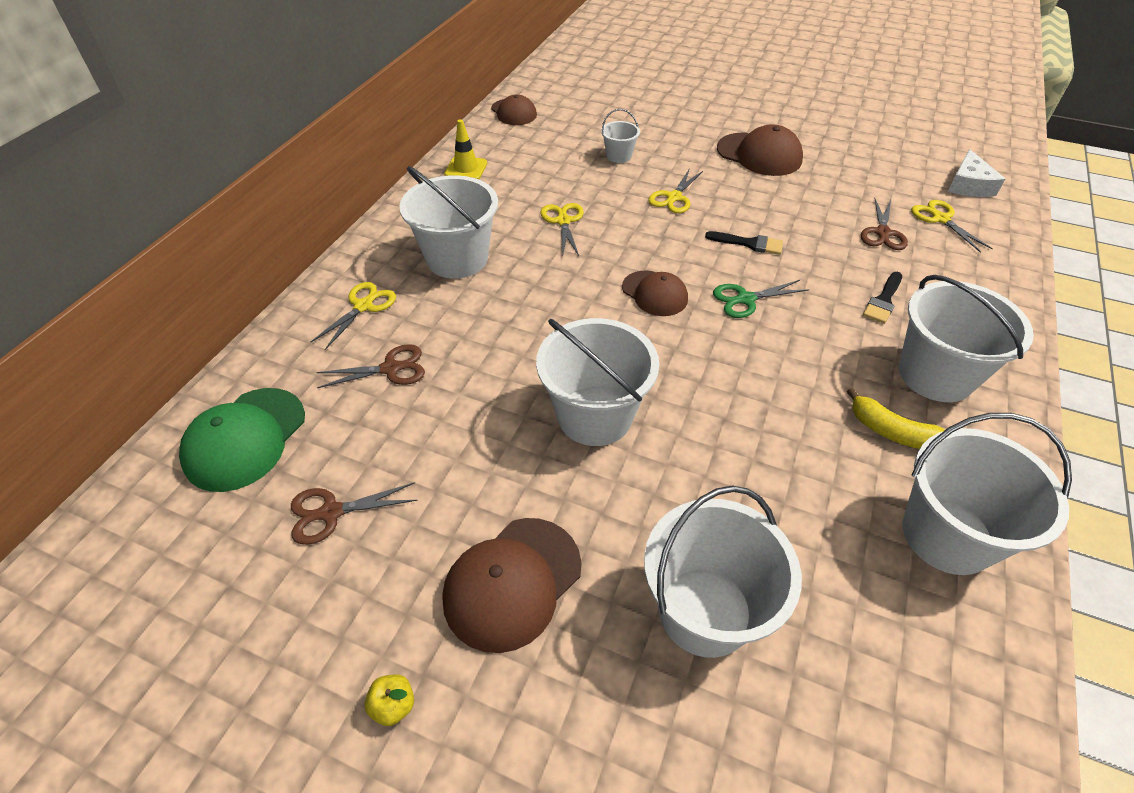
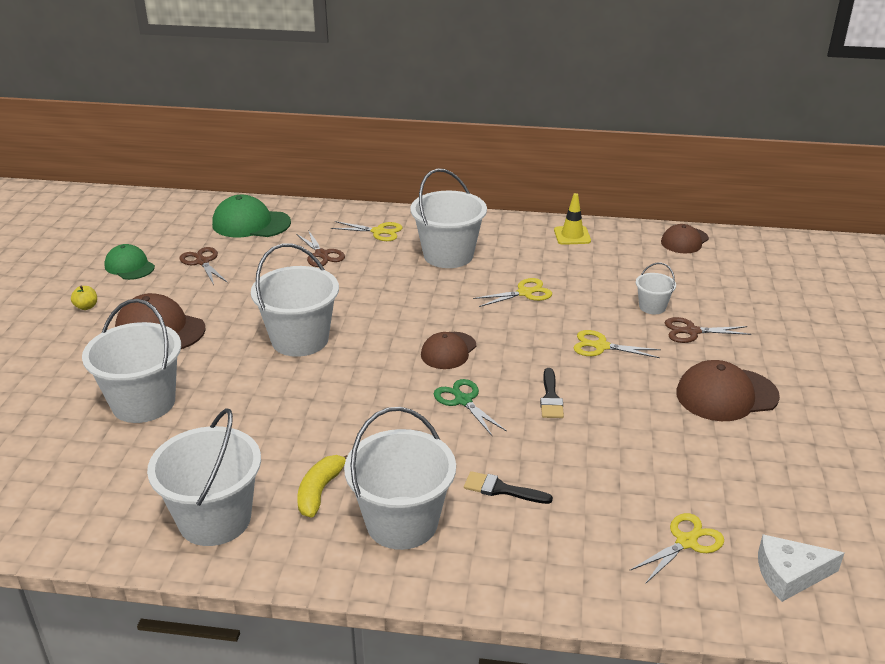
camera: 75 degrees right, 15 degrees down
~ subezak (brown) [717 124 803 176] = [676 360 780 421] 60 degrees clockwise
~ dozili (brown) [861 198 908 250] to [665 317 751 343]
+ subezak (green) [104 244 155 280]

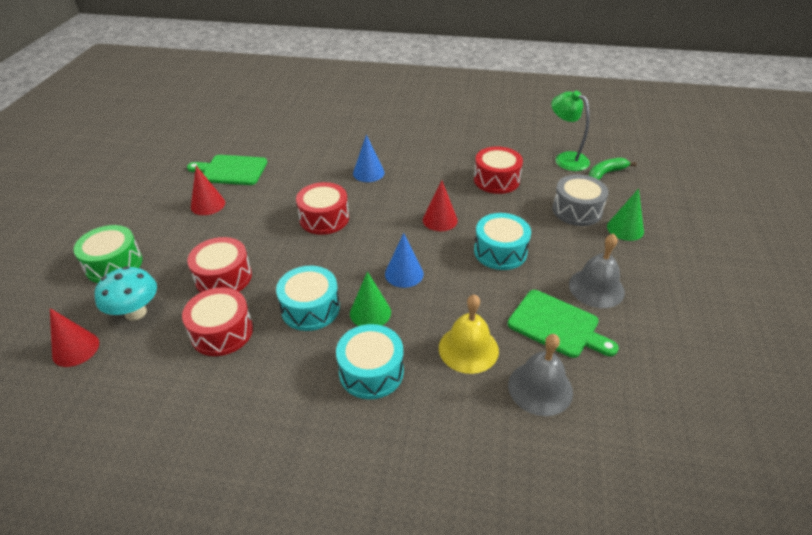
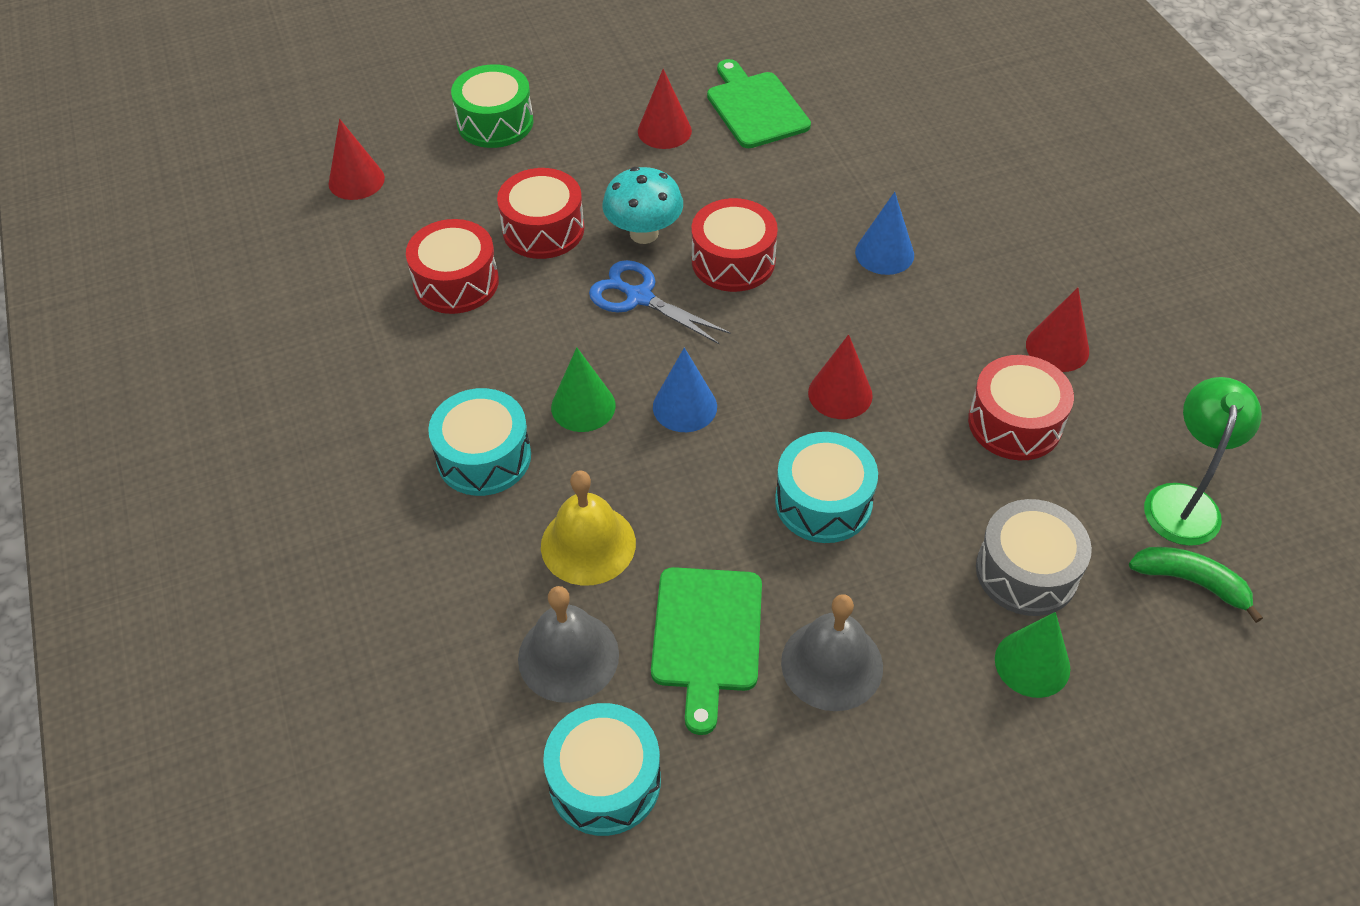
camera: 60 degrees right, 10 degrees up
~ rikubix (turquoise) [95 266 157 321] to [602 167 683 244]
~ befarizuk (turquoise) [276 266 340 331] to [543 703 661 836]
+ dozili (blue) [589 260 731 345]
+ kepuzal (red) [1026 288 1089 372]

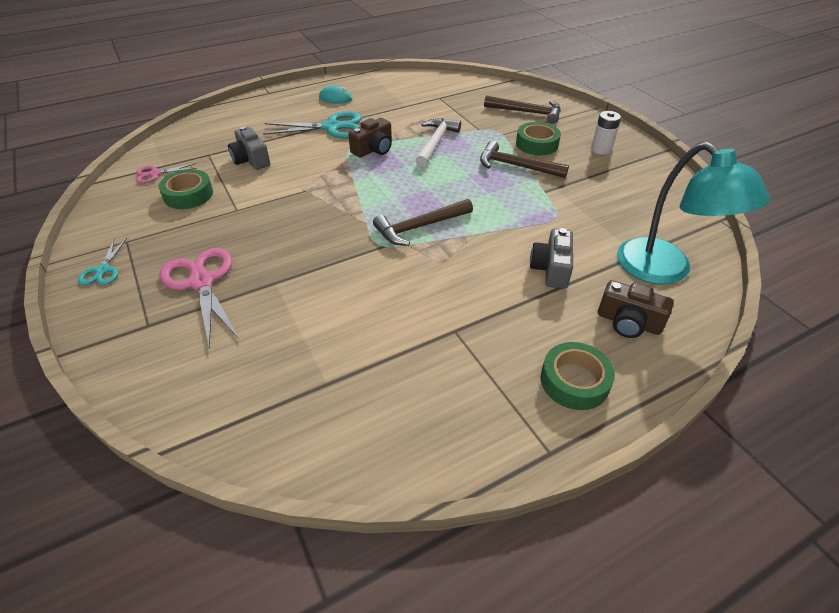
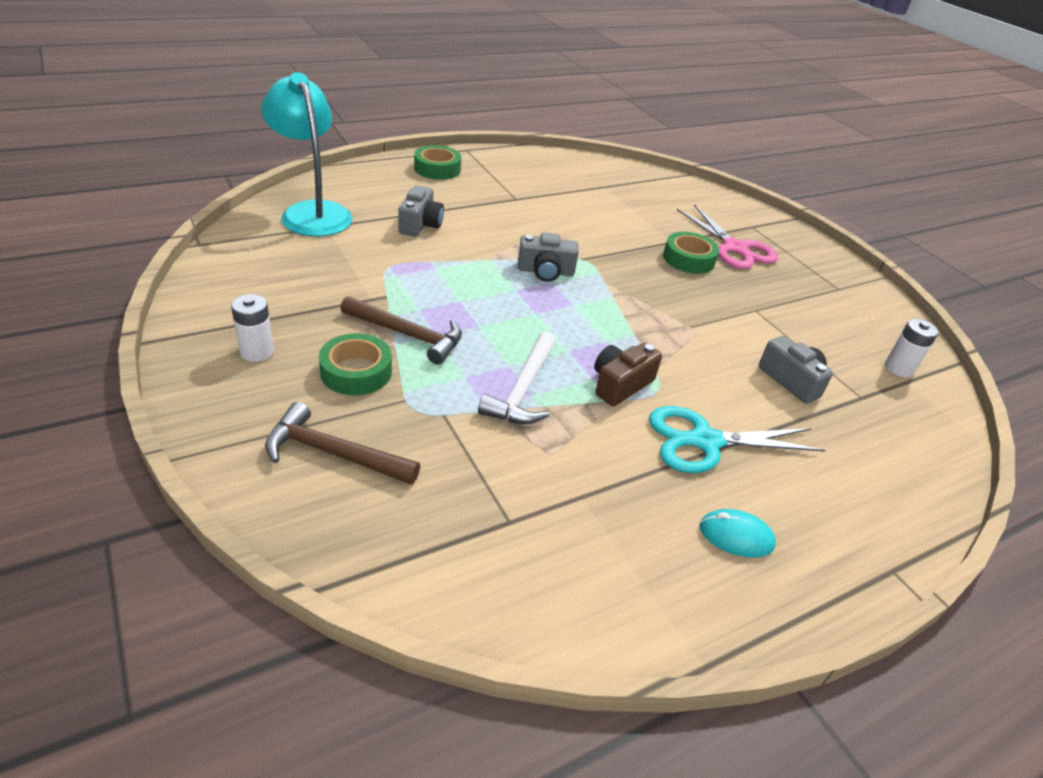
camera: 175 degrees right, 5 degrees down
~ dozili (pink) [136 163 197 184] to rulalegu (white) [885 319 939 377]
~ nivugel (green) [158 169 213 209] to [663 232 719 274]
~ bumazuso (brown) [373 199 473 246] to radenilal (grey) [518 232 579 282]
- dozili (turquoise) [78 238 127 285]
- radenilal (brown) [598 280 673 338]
■ ■ ■ ■ ■
▸ **Work request**: Every entry above needs to be printed again exactly, with its pictures left out.

▸ **Result**:
camera: 75 degrees right, 15 degrees down
~ subezak (brown) [717 124 803 176] = [676 360 780 421] 60 degrees clockwise
~ dozili (brown) [861 198 908 250] to [665 317 751 343]
+ subezak (green) [104 244 155 280]

camera: 60 degrees right, 10 degrees up
~ rikubix (turquoise) [95 266 157 321] to [602 167 683 244]
~ befarizuk (turquoise) [276 266 340 331] to [543 703 661 836]
+ dozili (blue) [589 260 731 345]
+ kepuzal (red) [1026 288 1089 372]

camera: 175 degrees right, 5 degrees down
~ dozili (pink) [136 163 197 184] to rulalegu (white) [885 319 939 377]
~ nivugel (green) [158 169 213 209] to [663 232 719 274]
~ bumazuso (brown) [373 199 473 246] to radenilal (grey) [518 232 579 282]
- dozili (turquoise) [78 238 127 285]
- radenilal (brown) [598 280 673 338]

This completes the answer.